▸ Required task
Report every line in the entries below that contains the string "kern", and copy each such line in full. Letter case counts when matching.

·····

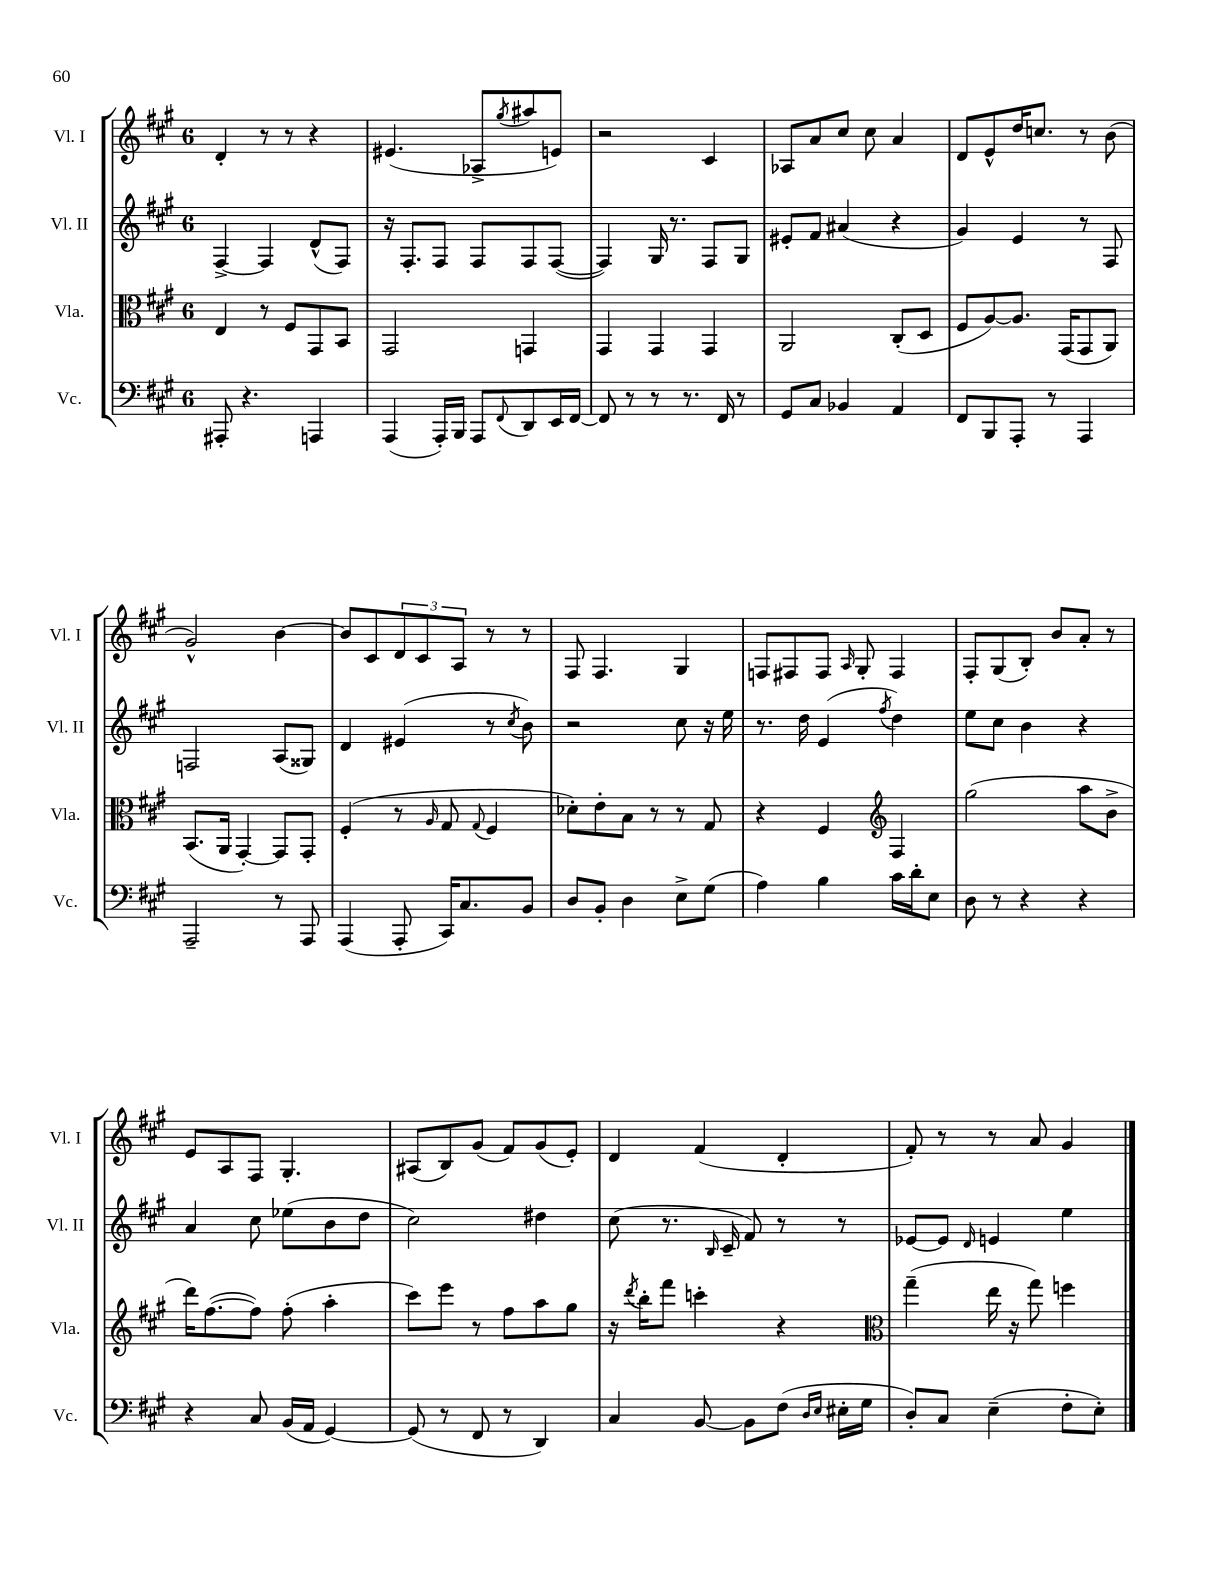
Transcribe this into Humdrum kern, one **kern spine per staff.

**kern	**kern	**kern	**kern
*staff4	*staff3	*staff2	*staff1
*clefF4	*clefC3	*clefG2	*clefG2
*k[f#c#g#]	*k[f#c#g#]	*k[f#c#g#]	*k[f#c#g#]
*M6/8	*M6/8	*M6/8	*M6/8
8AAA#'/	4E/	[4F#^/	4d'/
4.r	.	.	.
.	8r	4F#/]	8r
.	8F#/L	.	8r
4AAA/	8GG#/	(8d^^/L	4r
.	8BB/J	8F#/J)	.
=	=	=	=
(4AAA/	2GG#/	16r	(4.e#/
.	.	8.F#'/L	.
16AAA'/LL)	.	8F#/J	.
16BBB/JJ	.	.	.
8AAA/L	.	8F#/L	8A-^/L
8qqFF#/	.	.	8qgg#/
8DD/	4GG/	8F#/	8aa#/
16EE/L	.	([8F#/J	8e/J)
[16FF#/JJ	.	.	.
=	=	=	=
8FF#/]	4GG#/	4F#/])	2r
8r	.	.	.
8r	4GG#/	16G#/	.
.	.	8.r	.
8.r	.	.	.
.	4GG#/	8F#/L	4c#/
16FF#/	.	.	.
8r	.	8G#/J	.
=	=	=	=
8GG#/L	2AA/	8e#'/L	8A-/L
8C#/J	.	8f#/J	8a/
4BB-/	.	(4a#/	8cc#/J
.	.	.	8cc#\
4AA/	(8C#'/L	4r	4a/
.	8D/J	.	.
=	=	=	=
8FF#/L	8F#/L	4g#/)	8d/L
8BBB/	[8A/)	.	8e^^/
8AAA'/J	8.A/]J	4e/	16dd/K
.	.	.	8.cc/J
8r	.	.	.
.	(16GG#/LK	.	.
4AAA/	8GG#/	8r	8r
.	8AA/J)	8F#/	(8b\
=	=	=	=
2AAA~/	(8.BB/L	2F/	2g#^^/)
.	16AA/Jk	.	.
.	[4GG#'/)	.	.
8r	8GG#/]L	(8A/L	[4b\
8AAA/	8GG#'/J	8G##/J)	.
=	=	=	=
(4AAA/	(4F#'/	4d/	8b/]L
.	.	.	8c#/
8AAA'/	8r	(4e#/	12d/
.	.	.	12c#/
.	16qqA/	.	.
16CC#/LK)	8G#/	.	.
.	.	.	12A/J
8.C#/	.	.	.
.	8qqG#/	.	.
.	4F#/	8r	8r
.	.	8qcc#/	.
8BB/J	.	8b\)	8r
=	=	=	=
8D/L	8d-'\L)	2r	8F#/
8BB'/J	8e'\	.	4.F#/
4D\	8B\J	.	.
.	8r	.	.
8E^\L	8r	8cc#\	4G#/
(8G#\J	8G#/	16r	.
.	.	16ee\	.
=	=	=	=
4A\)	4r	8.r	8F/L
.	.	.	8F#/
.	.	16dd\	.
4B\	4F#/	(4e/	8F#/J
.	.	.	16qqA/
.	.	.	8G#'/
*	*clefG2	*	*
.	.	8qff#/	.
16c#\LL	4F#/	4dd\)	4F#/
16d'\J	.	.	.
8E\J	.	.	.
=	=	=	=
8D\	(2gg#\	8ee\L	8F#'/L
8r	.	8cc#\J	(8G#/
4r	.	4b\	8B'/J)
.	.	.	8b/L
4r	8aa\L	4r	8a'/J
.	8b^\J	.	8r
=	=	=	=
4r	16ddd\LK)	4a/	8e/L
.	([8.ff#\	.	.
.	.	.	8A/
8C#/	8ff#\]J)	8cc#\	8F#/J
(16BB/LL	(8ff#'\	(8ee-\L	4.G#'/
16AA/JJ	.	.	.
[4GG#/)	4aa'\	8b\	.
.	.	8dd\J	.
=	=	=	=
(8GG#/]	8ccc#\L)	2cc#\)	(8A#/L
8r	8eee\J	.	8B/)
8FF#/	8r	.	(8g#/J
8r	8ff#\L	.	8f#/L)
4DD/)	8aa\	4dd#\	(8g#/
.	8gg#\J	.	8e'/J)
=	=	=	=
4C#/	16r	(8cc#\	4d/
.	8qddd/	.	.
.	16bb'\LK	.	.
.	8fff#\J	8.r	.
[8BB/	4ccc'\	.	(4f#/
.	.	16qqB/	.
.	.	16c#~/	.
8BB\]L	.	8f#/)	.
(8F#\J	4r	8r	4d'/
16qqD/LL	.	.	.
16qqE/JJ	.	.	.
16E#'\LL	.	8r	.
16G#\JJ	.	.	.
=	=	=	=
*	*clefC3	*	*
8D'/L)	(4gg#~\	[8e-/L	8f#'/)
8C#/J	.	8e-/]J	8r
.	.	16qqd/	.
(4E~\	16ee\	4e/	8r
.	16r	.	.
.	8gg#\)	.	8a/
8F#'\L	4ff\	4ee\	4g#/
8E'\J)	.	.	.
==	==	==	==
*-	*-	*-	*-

·····

▸ Solution to this task
Transcribe this into Humdrum kern, one **kern spine per staff.
**kern	**kern	**kern	**kern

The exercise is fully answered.